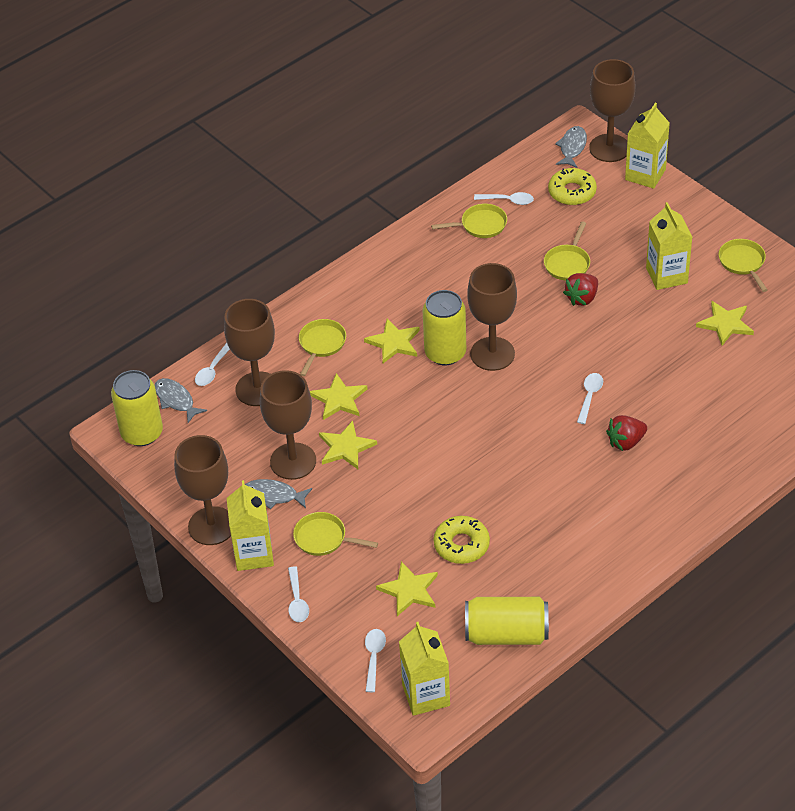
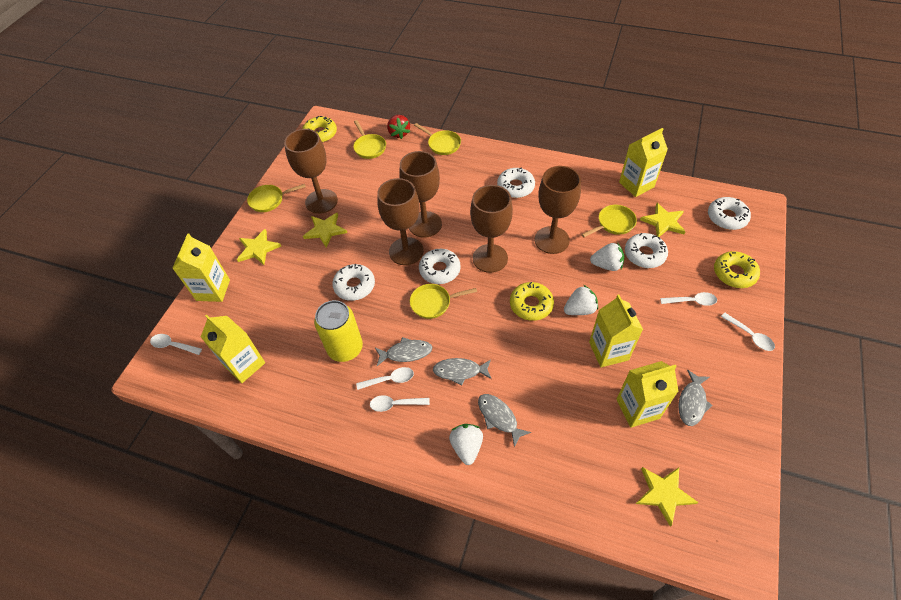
grey fish: 3 -> 4
red strawberry: 2 -> 1
white donut: 0 -> 5
white strawberry: 0 -> 3
yellow can: 3 -> 1
yellow carton: 4 -> 5
yellow donut: 2 -> 3
yellow star: 5 -> 4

● PROBLEM STATEMENT
Gather from the data above every line with the string "strawberry".

● YOUR SOLUTION
red strawberry: 2 -> 1
white strawberry: 0 -> 3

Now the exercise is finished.